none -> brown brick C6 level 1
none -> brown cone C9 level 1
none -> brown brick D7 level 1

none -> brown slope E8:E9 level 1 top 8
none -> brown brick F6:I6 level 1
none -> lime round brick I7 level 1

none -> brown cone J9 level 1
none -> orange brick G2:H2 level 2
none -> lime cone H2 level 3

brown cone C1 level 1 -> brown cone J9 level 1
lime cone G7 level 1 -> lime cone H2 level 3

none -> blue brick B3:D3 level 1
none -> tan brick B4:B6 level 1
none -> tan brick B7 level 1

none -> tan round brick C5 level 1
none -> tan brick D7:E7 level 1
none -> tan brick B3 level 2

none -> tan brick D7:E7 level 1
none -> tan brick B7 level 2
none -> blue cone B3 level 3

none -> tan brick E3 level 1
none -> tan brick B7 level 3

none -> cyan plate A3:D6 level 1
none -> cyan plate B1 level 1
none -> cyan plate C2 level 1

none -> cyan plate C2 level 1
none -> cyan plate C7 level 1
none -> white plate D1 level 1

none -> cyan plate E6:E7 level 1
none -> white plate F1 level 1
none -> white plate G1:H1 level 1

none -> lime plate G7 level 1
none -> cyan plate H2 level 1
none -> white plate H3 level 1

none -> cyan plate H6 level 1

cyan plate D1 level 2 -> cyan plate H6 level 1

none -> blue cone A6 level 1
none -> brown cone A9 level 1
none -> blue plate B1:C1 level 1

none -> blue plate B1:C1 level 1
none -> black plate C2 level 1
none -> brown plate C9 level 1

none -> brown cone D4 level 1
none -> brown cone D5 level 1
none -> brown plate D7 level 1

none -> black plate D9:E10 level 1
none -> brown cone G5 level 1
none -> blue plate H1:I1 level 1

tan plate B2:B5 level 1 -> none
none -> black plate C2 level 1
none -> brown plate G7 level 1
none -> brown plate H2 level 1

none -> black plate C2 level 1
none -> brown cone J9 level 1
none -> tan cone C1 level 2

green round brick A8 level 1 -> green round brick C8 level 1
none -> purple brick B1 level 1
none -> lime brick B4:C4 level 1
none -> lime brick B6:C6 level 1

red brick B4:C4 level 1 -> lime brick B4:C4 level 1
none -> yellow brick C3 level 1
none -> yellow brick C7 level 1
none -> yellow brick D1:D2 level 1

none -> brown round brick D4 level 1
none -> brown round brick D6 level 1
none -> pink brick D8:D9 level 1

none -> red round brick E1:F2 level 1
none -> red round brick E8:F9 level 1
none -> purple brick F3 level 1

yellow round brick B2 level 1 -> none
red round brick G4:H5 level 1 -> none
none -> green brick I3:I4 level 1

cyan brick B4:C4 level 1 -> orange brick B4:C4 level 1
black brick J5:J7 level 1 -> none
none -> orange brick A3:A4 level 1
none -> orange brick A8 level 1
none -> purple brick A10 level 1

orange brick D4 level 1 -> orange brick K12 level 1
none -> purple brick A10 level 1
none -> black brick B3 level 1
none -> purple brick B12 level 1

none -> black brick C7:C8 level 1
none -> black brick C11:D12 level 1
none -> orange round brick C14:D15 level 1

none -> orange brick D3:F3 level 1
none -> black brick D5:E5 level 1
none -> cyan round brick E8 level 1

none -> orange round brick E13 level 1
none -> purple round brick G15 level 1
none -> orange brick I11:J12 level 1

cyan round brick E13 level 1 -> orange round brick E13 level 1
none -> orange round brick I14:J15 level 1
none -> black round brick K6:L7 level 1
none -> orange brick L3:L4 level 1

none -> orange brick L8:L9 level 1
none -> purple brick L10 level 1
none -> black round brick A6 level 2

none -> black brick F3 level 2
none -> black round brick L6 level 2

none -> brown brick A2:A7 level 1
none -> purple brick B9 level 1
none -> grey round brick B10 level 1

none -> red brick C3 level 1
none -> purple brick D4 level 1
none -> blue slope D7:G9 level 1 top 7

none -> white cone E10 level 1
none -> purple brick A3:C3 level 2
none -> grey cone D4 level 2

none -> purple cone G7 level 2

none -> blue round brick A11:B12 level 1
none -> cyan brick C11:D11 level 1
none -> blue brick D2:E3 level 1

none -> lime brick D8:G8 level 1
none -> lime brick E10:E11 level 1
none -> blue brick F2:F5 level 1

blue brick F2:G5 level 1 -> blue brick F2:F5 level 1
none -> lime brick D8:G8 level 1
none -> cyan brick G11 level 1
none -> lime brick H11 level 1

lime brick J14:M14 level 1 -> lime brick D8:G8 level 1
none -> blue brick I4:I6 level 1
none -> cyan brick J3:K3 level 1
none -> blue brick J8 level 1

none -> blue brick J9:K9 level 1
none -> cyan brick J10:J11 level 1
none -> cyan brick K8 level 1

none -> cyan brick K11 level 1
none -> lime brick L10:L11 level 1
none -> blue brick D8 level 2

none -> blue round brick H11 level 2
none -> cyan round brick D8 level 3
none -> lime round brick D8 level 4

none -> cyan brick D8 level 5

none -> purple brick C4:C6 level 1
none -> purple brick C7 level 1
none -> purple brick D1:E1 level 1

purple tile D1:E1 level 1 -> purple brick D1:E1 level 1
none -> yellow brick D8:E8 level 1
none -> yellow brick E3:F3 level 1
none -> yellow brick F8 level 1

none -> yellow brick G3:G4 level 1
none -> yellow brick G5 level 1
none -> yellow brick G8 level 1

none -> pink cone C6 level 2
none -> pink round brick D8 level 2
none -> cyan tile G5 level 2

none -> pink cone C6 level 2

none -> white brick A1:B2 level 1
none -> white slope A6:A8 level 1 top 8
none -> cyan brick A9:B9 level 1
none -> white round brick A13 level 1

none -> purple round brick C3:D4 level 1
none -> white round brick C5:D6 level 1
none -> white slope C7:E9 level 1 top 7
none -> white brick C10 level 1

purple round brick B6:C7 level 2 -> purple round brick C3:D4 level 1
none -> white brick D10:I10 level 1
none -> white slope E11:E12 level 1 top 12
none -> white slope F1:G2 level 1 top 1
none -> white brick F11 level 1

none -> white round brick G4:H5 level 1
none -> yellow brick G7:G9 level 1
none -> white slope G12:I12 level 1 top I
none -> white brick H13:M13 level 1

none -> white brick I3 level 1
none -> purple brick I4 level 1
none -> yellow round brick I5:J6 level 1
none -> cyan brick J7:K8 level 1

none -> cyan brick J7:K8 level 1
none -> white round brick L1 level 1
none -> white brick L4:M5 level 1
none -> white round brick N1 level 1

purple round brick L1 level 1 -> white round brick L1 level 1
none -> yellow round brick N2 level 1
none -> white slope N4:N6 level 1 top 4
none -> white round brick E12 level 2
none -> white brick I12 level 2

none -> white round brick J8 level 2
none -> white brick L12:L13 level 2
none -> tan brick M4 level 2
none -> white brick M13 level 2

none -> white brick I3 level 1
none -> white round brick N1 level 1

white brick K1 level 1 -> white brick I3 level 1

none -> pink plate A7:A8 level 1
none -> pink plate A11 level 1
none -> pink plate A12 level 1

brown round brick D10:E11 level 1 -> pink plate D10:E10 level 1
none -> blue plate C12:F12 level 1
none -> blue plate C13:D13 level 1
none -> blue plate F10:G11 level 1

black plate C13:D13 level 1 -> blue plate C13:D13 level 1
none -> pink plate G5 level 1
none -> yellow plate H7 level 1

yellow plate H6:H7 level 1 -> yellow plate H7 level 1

> _THE PROBLEM_: Looking at the entries above, find how many lines include the word "pink" and write that number alone.

> _ANSWER BELOW_: 9